> _Data provided_:
= = = = =
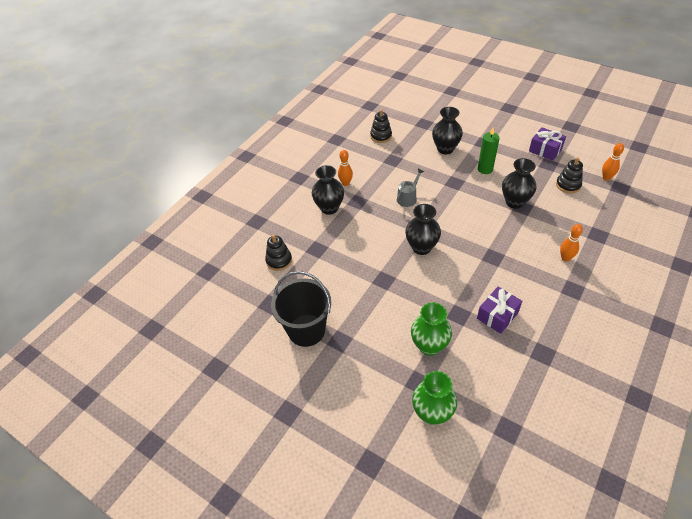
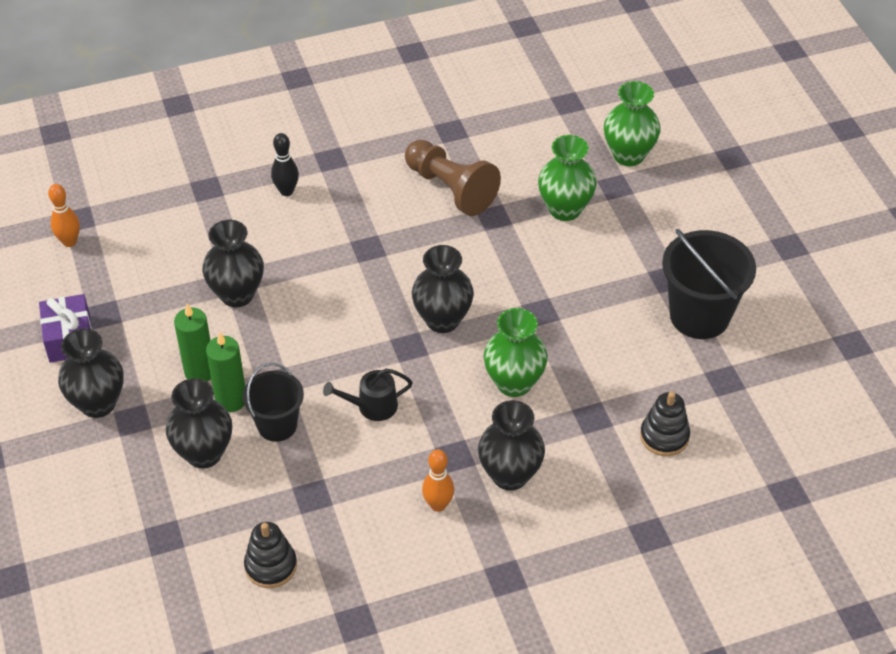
camera: 145 degrees left, 0 degrees up
(363, 241) = (514, 383): none -> green vase
(408, 198) = (372, 406): grey watering can -> black watering can
(433, 171) = (277, 425): none -> black bucket
(460, 168) = (231, 400): none -> green candle
(497, 315) = (451, 189): purple gift -> brown pawn
(502, 140) = (98, 403): none -> black vase
(565, 258) = (286, 191): orange bowling pin -> black bowling pin
(568, 185) = (132, 267): black stacking toy -> none

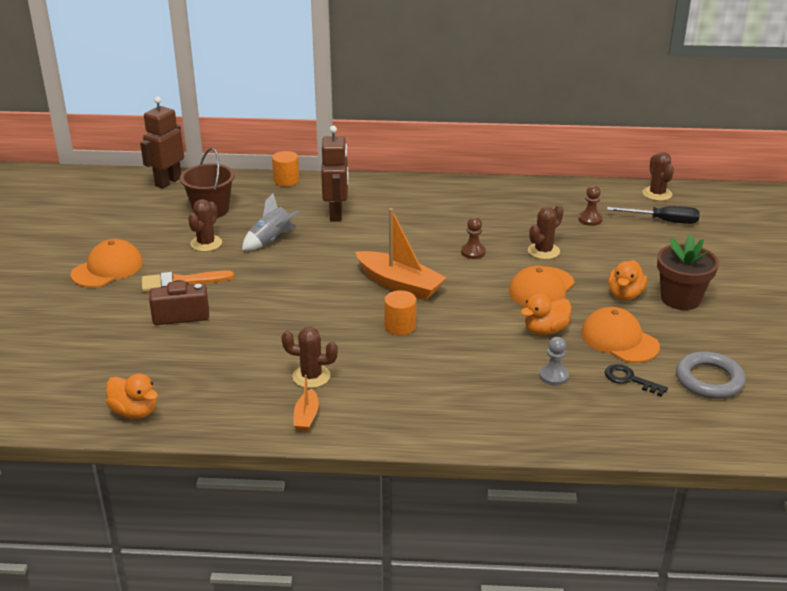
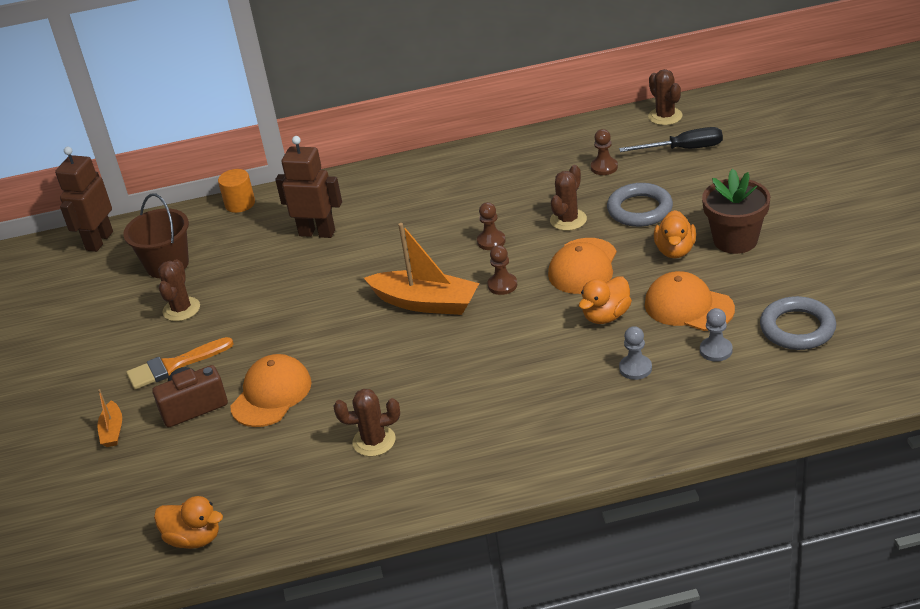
camera: 10 degrees left, 5 degrees up
(107, 268) = (79, 372): orange cap -> orange cap (271, 394)
(271, 241) = (256, 286): grey rocket -> none
(306, 417) = (389, 490): orange boat -> orange boat (112, 431)
(336, 214) = (317, 233): brown robot -> brown robot turned 60 degrees counterclockwise
(400, 326) = (447, 354): orange cylinder -> none
(468, 286) = (502, 285): none -> brown pawn
(607, 257) = (640, 209): none -> grey ring
(629, 379) = (716, 350): black key -> grey pawn

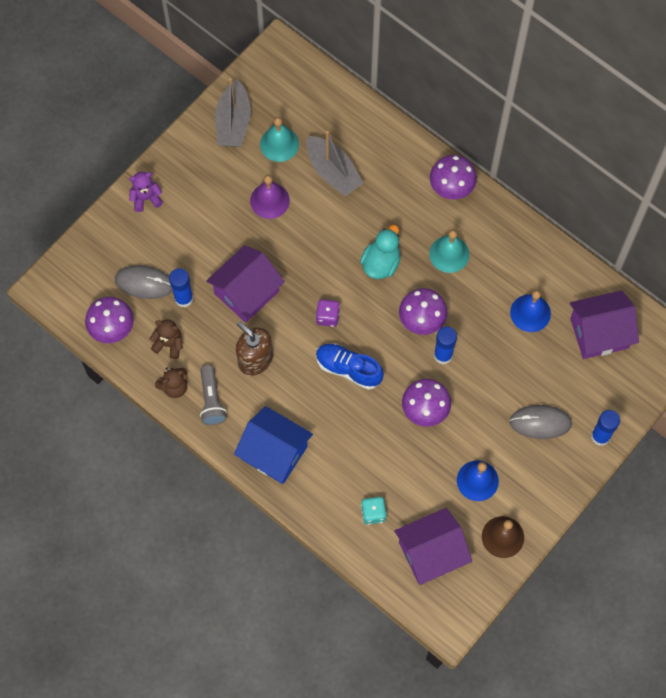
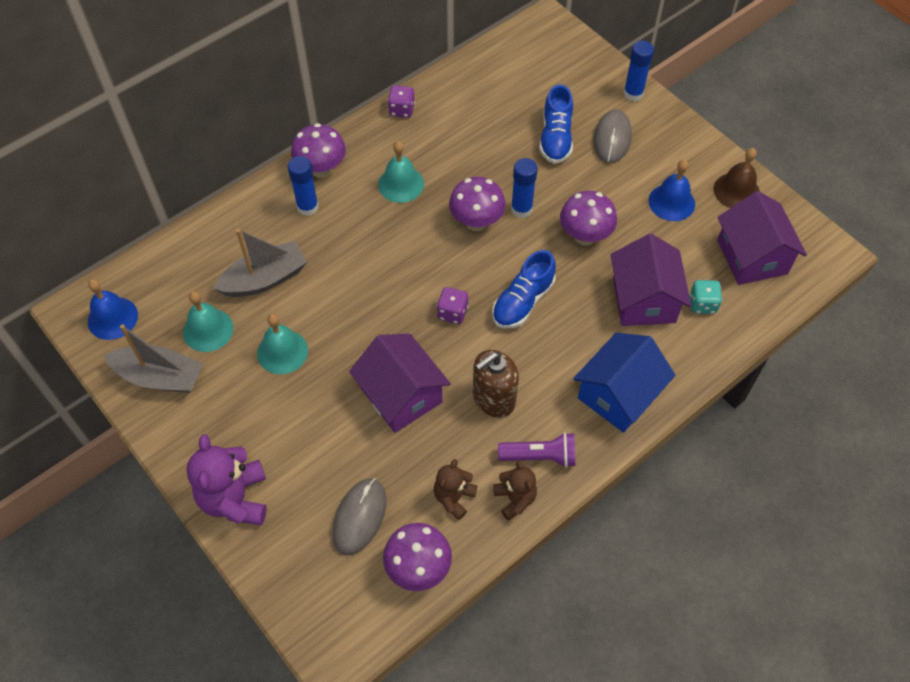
camera: 80 degrees left, 10 degrees down
(146, 198) = (235, 499): purple teddy bear -> purple teddy bear, size x1.70
(184, 298) = (393, 470): blue glue stick -> blue glue stick (307, 207)
(212, 400) = (540, 456): grey flashlight -> purple flashlight
(269, 200) = (282, 351): purple bell -> turquoise bell
(381, 263) = (396, 249): turquoise duck -> none
(529, 374) = (555, 138): none -> blue shoe
(530, 313) = (486, 126): blue bell -> blue bell (112, 318)
(532, 239) = (401, 110): none -> purple dice
(599, 333) = (520, 75): purple house -> purple house (644, 300)

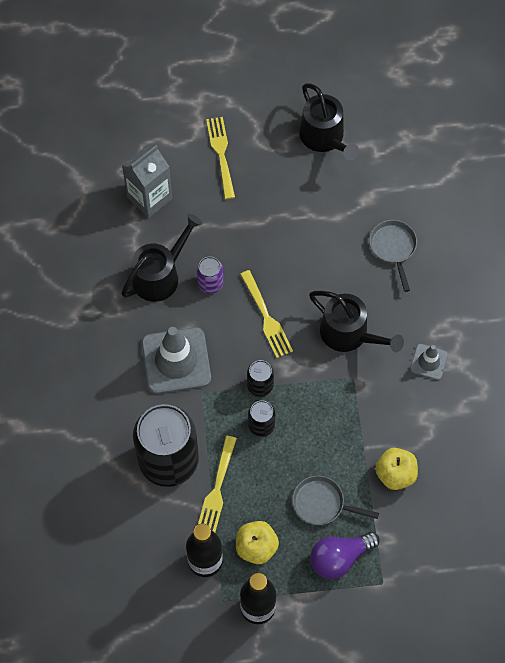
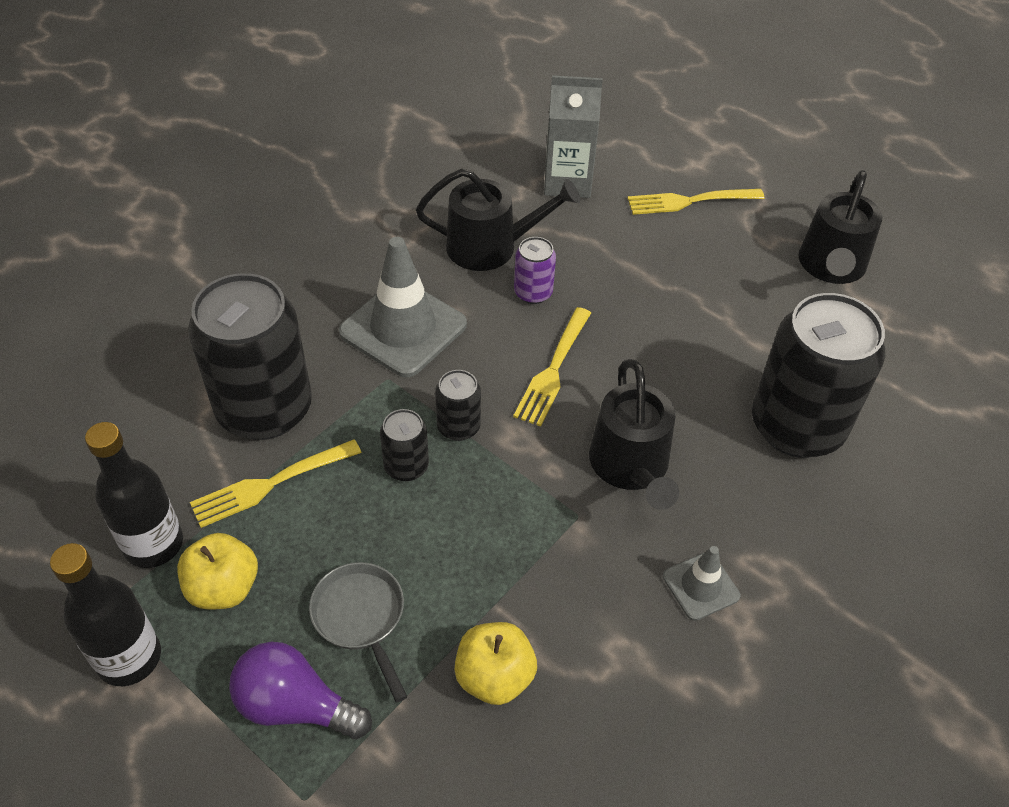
camera: 45 degrees right, 15 degrees down
(221, 155) = (690, 201): yellow fork -> yellow fork turned 135 degrees counterclockwise
(393, 248) = (796, 426): grey pan -> black can

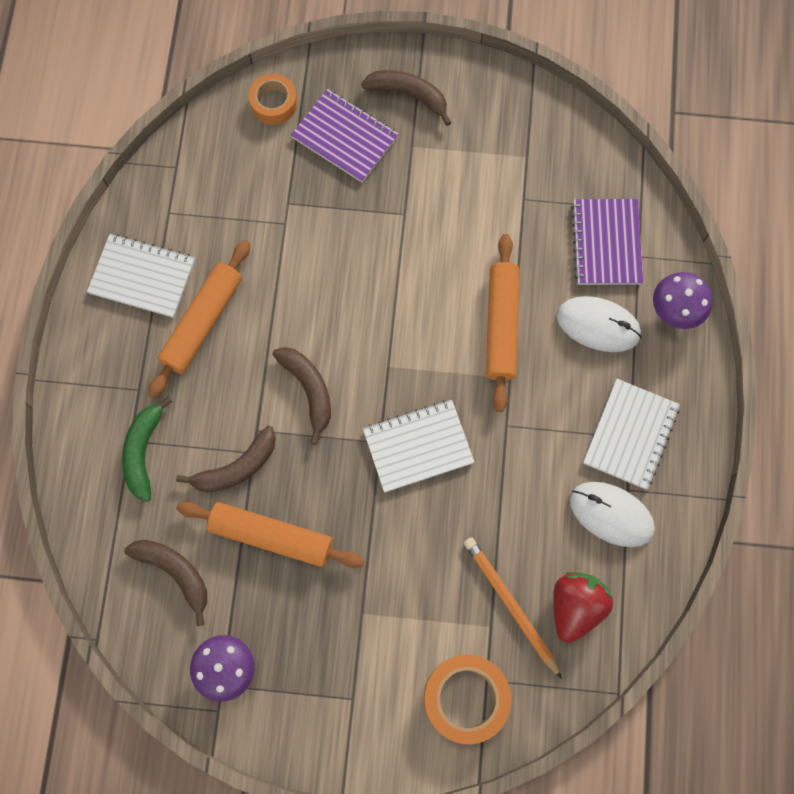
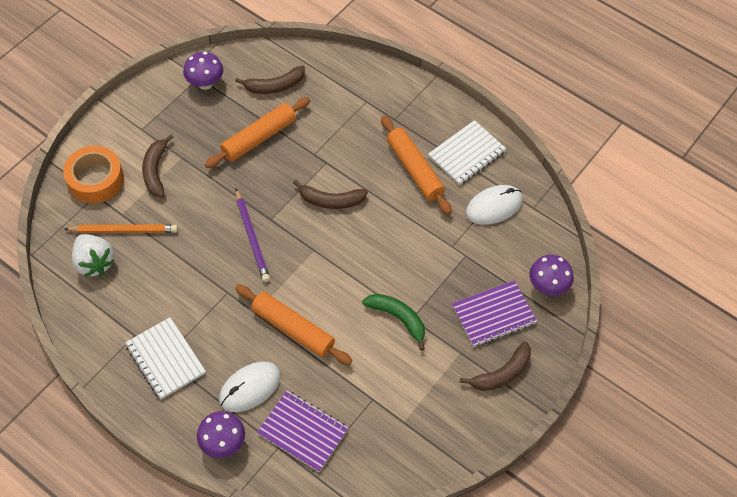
camera: 120 degrees right, 15 degrees down
(143, 452) = (355, 104): green banana -> green banana (398, 318)
(236, 467) = (311, 142): brown banana -> brown banana (155, 171)
(274, 103) = (547, 286): orange tape -> purple mushroom
(418, 446) = (252, 237): white notebook -> purple pencil
(575, 606) = (94, 263): red strawberry -> white strawberry
(611, 514) = (128, 316): white mouse -> white mouse (494, 206)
= = = = =
> _Exercise requirements_:
Word for word, restate all of the data, but do not copy the pictures.

> _Solution for this task_:
camera: 145 degrees left, 0 degrees up
(363, 241) = (514, 383): none -> green vase
(408, 198) = (372, 406): grey watering can -> black watering can
(433, 171) = (277, 425): none -> black bucket
(460, 168) = (231, 400): none -> green candle
(497, 315) = (451, 189): purple gift -> brown pawn
(502, 140) = (98, 403): none -> black vase
(565, 258) = (286, 191): orange bowling pin -> black bowling pin
(568, 185) = (132, 267): black stacking toy -> none

camera: 10 degrees left, 5 degrees up
(107, 268) = (79, 372): orange cap -> orange cap (271, 394)
(271, 241) = (256, 286): grey rocket -> none
(306, 417) = (389, 490): orange boat -> orange boat (112, 431)
(336, 214) = (317, 233): brown robot -> brown robot turned 60 degrees counterclockwise
(400, 326) = (447, 354): orange cylinder -> none
(468, 286) = (502, 285): none -> brown pawn
(607, 257) = (640, 209): none -> grey ring
(629, 379) = (716, 350): black key -> grey pawn

camera: 80 degrees left, 10 degrees down
(146, 198) = (235, 499): purple teddy bear -> purple teddy bear, size x1.70
(184, 298) = (393, 470): blue glue stick -> blue glue stick (307, 207)
(212, 400) = (540, 456): grey flashlight -> purple flashlight
(269, 200) = (282, 351): purple bell -> turquoise bell
(381, 263) = (396, 249): turquoise duck -> none
(529, 374) = (555, 138): none -> blue shoe
(530, 313) = (486, 126): blue bell -> blue bell (112, 318)
(532, 239) = (401, 110): none -> purple dice
(599, 333) = (520, 75): purple house -> purple house (644, 300)

camera: 45 degrees right, 15 degrees down
(221, 155) = (690, 201): yellow fork -> yellow fork turned 135 degrees counterclockwise
(393, 248) = (796, 426): grey pan -> black can

camera: 120 degrees right, 15 degrees down
(143, 452) = (355, 104): green banana -> green banana (398, 318)
(236, 467) = (311, 142): brown banana -> brown banana (155, 171)
(274, 103) = (547, 286): orange tape -> purple mushroom
(418, 446) = (252, 237): white notebook -> purple pencil
(575, 606) = (94, 263): red strawberry -> white strawberry
(611, 514) = (128, 316): white mouse -> white mouse (494, 206)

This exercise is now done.